Data extract -
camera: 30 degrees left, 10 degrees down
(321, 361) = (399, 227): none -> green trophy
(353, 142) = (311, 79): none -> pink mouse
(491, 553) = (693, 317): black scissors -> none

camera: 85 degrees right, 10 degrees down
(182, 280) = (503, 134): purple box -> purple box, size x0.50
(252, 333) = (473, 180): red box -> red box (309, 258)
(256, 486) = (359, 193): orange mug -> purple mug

---

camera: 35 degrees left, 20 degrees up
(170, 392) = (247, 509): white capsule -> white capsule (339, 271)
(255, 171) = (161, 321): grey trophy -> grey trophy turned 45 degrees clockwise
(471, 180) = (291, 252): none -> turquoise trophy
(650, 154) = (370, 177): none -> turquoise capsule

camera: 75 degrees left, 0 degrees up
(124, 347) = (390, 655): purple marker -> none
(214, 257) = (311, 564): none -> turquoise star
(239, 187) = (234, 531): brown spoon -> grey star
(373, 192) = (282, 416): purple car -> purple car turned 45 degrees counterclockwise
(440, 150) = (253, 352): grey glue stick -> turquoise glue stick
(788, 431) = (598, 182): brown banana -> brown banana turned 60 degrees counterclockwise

What the task requires -
Write down again, exactly as given, only the lines above that fall from the line with "camera: 30 degrees left, 10 degrees down" to the line with "(256, 486) = (359, 193): orange", inclusive.

Solution for this exercise -
camera: 30 degrees left, 10 degrees down
(321, 361) = (399, 227): none -> green trophy
(353, 142) = (311, 79): none -> pink mouse
(491, 553) = (693, 317): black scissors -> none

camera: 85 degrees right, 10 degrees down
(182, 280) = (503, 134): purple box -> purple box, size x0.50
(252, 333) = (473, 180): red box -> red box (309, 258)
(256, 486) = (359, 193): orange mug -> purple mug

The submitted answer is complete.